Object state comparisons:

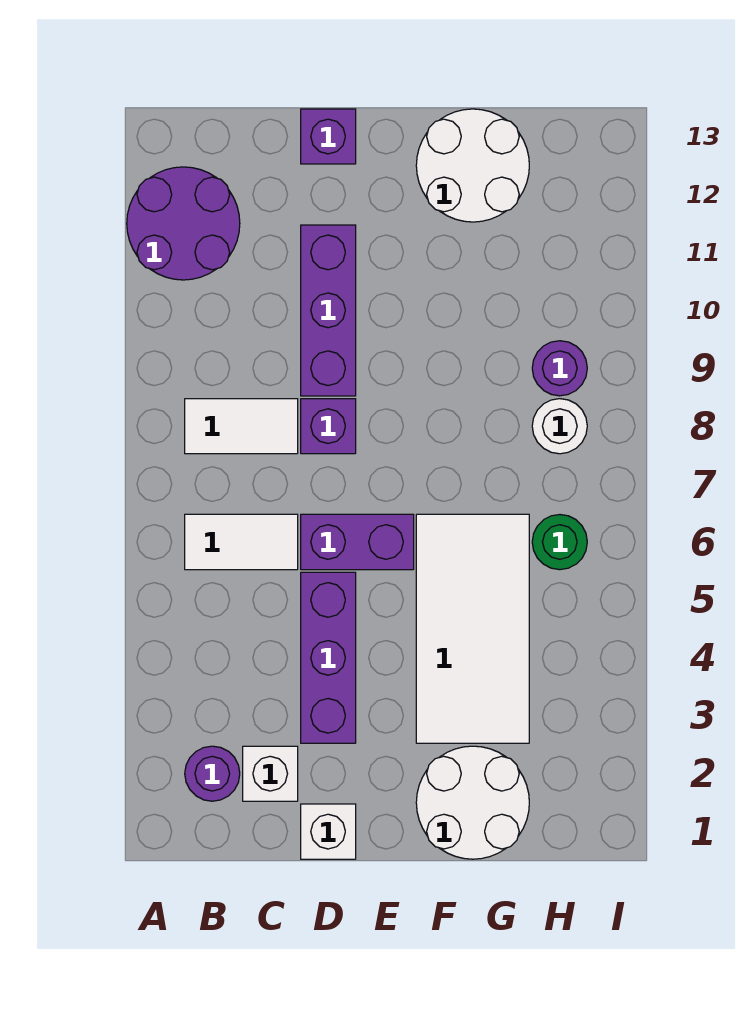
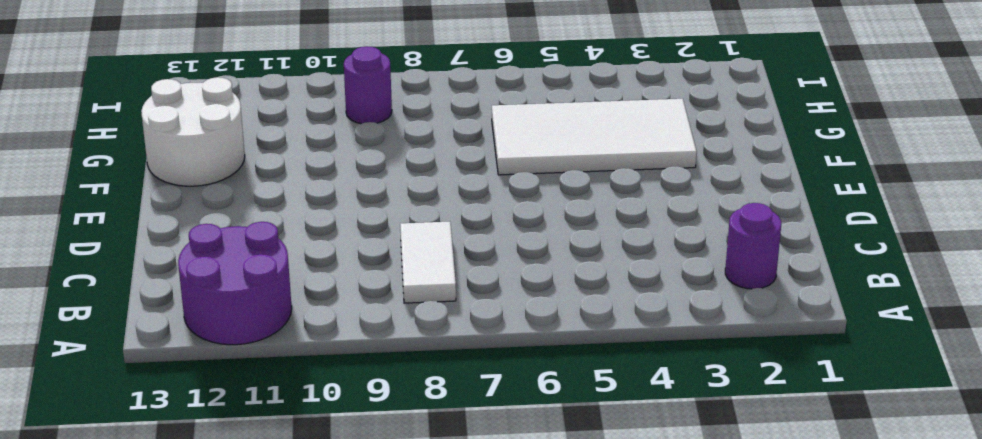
none -> white tile B6:C6 level 1
none -> white brick C2 level 1
none -> white brick D1 level 1

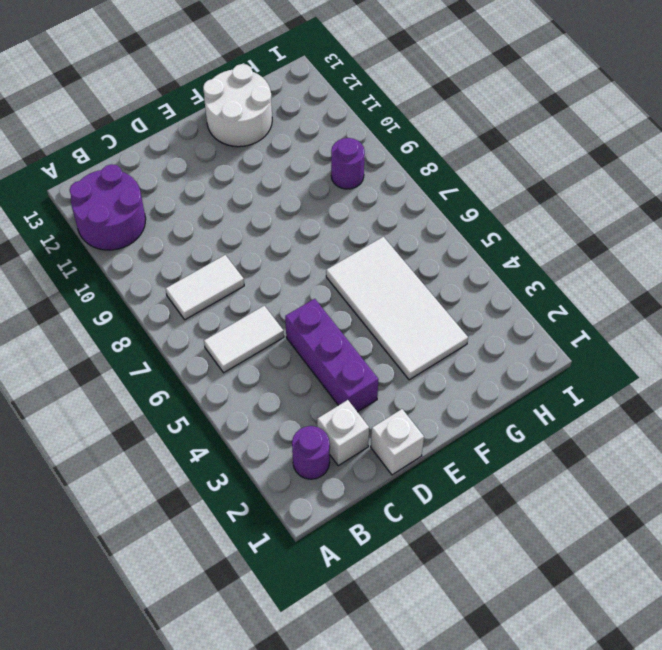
none -> purple brick D6:E6 level 1
none -> purple brick D8 level 1
none -> purple brick D9:D11 level 1

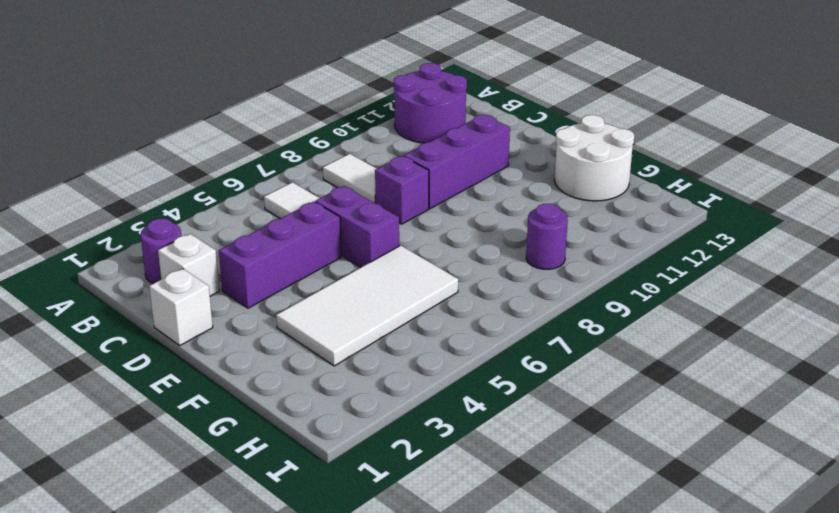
none -> purple brick D13 level 1
none -> white round brick F1:G2 level 1
none -> green round brick H6 level 1

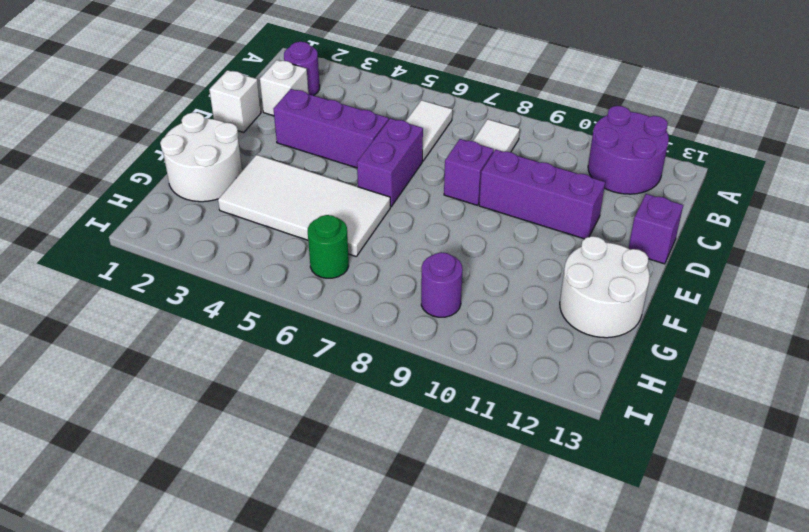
none -> white round brick H8 level 1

**Required action**
Retrieve each line from the records above where the word "white" occurs.

**Answer**
none -> white tile B6:C6 level 1
none -> white brick C2 level 1
none -> white brick D1 level 1
none -> white round brick F1:G2 level 1
none -> white round brick H8 level 1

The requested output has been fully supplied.